── MATERIAL FOR THIS EXERCISE

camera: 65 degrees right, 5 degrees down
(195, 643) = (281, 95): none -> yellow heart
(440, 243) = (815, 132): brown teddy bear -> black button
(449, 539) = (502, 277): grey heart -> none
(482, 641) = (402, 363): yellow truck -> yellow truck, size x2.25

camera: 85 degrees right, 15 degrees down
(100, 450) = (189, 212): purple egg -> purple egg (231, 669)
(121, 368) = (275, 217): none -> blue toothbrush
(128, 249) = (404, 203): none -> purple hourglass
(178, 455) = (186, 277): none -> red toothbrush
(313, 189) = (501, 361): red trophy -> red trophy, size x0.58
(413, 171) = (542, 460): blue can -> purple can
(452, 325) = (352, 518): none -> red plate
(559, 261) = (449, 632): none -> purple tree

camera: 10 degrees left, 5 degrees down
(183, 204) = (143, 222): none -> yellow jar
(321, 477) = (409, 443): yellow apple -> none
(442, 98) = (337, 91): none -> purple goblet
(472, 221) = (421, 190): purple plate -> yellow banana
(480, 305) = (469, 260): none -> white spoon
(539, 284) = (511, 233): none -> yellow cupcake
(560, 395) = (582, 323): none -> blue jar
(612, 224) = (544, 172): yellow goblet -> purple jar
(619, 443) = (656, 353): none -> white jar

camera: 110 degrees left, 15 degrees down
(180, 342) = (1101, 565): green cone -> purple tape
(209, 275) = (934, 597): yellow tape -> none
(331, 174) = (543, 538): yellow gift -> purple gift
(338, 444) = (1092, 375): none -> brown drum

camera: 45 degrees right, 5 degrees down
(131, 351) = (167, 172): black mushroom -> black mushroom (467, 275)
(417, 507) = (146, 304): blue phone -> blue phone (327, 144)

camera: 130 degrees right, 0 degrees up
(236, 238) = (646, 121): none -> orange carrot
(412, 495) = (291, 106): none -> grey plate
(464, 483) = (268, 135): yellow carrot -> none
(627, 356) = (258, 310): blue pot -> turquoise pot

────

■ WHAT YOU NEED TO DO ■
Your answer should be the lines above, from the line containing "(121, 368) = (275, 217): none" up to and including the line containing "(183, 204) = (143, 222): none -> yellow jar", reproduced exactly and with nothing else.

■ PROBLEM SOLUTION ■
(121, 368) = (275, 217): none -> blue toothbrush
(128, 249) = (404, 203): none -> purple hourglass
(178, 455) = (186, 277): none -> red toothbrush
(313, 189) = (501, 361): red trophy -> red trophy, size x0.58
(413, 171) = (542, 460): blue can -> purple can
(452, 325) = (352, 518): none -> red plate
(559, 261) = (449, 632): none -> purple tree

camera: 10 degrees left, 5 degrees down
(183, 204) = (143, 222): none -> yellow jar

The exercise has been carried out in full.